**Task to complete:** Would you retype each record exactly as given?
::: Records for this task
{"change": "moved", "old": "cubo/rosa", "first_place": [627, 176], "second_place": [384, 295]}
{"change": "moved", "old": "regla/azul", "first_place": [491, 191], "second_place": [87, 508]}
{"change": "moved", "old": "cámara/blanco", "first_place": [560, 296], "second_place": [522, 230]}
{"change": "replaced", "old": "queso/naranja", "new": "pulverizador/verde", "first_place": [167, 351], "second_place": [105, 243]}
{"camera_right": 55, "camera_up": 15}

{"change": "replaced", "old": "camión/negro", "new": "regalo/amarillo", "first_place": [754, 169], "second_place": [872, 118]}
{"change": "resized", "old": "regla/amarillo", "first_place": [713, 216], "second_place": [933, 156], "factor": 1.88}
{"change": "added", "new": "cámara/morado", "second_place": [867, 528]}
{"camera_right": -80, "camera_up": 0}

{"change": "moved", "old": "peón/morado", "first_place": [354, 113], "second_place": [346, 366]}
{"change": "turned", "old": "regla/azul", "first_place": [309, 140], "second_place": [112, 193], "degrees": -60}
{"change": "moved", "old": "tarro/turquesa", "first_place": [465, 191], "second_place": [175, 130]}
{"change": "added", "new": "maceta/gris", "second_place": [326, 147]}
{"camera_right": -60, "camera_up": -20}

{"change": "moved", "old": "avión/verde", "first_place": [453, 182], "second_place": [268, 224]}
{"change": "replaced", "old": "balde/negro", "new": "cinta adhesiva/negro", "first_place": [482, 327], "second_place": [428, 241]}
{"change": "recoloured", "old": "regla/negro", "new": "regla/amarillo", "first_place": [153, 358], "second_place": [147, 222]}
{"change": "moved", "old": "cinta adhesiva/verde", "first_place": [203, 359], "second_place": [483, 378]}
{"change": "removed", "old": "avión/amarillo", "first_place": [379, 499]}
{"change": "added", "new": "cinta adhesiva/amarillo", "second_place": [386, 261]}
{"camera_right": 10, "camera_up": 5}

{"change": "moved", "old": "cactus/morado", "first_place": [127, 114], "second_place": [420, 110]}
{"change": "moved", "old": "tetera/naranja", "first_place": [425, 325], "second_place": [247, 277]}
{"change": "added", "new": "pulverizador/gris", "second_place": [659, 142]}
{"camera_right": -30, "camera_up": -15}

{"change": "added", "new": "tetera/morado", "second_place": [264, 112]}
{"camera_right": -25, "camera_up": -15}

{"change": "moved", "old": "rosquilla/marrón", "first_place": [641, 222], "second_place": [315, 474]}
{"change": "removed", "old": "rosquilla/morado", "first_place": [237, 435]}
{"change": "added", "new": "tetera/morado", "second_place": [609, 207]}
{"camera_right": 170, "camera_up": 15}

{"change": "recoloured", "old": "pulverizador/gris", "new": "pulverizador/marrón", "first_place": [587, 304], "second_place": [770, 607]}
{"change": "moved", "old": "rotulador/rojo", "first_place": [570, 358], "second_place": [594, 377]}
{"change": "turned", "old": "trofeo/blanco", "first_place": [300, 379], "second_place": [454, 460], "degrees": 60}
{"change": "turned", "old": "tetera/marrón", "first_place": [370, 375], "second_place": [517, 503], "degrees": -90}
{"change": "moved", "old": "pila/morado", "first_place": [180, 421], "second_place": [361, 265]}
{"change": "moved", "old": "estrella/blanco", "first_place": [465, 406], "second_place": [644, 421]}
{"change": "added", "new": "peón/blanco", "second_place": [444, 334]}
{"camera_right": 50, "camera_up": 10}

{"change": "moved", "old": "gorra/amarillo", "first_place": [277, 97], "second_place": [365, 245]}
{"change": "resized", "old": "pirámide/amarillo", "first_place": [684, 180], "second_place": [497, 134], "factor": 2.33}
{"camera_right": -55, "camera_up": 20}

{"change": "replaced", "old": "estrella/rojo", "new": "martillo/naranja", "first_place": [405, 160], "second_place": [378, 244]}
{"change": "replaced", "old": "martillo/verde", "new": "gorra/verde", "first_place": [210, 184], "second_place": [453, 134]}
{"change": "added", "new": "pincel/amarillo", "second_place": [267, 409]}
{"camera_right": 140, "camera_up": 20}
::::::
**Result of this exercise:**
{"change": "moved", "old": "cubo/rosa", "first_place": [627, 176], "second_place": [384, 295]}
{"change": "moved", "old": "regla/azul", "first_place": [491, 191], "second_place": [87, 508]}
{"change": "moved", "old": "cámara/blanco", "first_place": [560, 296], "second_place": [522, 230]}
{"change": "replaced", "old": "queso/naranja", "new": "pulverizador/verde", "first_place": [167, 351], "second_place": [105, 243]}
{"camera_right": 55, "camera_up": 15}

{"change": "replaced", "old": "camión/negro", "new": "regalo/amarillo", "first_place": [754, 169], "second_place": [872, 118]}
{"change": "resized", "old": "regla/amarillo", "first_place": [713, 216], "second_place": [933, 156], "factor": 1.88}
{"change": "added", "new": "cámara/morado", "second_place": [867, 528]}
{"camera_right": -80, "camera_up": 0}

{"change": "moved", "old": "peón/morado", "first_place": [354, 113], "second_place": [346, 366]}
{"change": "turned", "old": "regla/azul", "first_place": [309, 140], "second_place": [112, 193], "degrees": -60}
{"change": "moved", "old": "tarro/turquesa", "first_place": [465, 191], "second_place": [175, 130]}
{"change": "added", "new": "maceta/gris", "second_place": [326, 147]}
{"camera_right": -60, "camera_up": -20}

{"change": "moved", "old": "avión/verde", "first_place": [453, 182], "second_place": [268, 224]}
{"change": "replaced", "old": "balde/negro", "new": "cinta adhesiva/negro", "first_place": [482, 327], "second_place": [428, 241]}
{"change": "recoloured", "old": "regla/negro", "new": "regla/amarillo", "first_place": [153, 358], "second_place": [147, 222]}
{"change": "moved", "old": "cinta adhesiva/verde", "first_place": [203, 359], "second_place": [483, 378]}
{"change": "removed", "old": "avión/amarillo", "first_place": [379, 499]}
{"change": "added", "new": "cinta adhesiva/amarillo", "second_place": [386, 261]}
{"camera_right": 10, "camera_up": 5}

{"change": "moved", "old": "cactus/morado", "first_place": [127, 114], "second_place": [420, 110]}
{"change": "moved", "old": "tetera/naranja", "first_place": [425, 325], "second_place": [247, 277]}
{"change": "added", "new": "pulverizador/gris", "second_place": [659, 142]}
{"camera_right": -30, "camera_up": -15}

{"change": "added", "new": "tetera/morado", "second_place": [264, 112]}
{"camera_right": -25, "camera_up": -15}

{"change": "moved", "old": "rosquilla/marrón", "first_place": [641, 222], "second_place": [315, 474]}
{"change": "removed", "old": "rosquilla/morado", "first_place": [237, 435]}
{"change": "added", "new": "tetera/morado", "second_place": [609, 207]}
{"camera_right": 170, "camera_up": 15}

{"change": "recoloured", "old": "pulverizador/gris", "new": "pulverizador/marrón", "first_place": [587, 304], "second_place": [770, 607]}
{"change": "moved", "old": "rotulador/rojo", "first_place": [570, 358], "second_place": [594, 377]}
{"change": "turned", "old": "trofeo/blanco", "first_place": [300, 379], "second_place": [454, 460], "degrees": 60}
{"change": "turned", "old": "tetera/marrón", "first_place": [370, 375], "second_place": [517, 503], "degrees": -90}
{"change": "moved", "old": "pila/morado", "first_place": [180, 421], "second_place": [361, 265]}
{"change": "moved", "old": "estrella/blanco", "first_place": [465, 406], "second_place": [644, 421]}
{"change": "added", "new": "peón/blanco", "second_place": [444, 334]}
{"camera_right": 50, "camera_up": 10}

{"change": "moved", "old": "gorra/amarillo", "first_place": [277, 97], "second_place": [365, 245]}
{"change": "resized", "old": "pirámide/amarillo", "first_place": [684, 180], "second_place": [497, 134], "factor": 2.33}
{"camera_right": -55, "camera_up": 20}

{"change": "replaced", "old": "estrella/rojo", "new": "martillo/naranja", "first_place": [405, 160], "second_place": [378, 244]}
{"change": "replaced", "old": "martillo/verde", "new": "gorra/verde", "first_place": [210, 184], "second_place": [453, 134]}
{"change": "added", "new": "pincel/amarillo", "second_place": [267, 409]}
{"camera_right": 140, "camera_up": 20}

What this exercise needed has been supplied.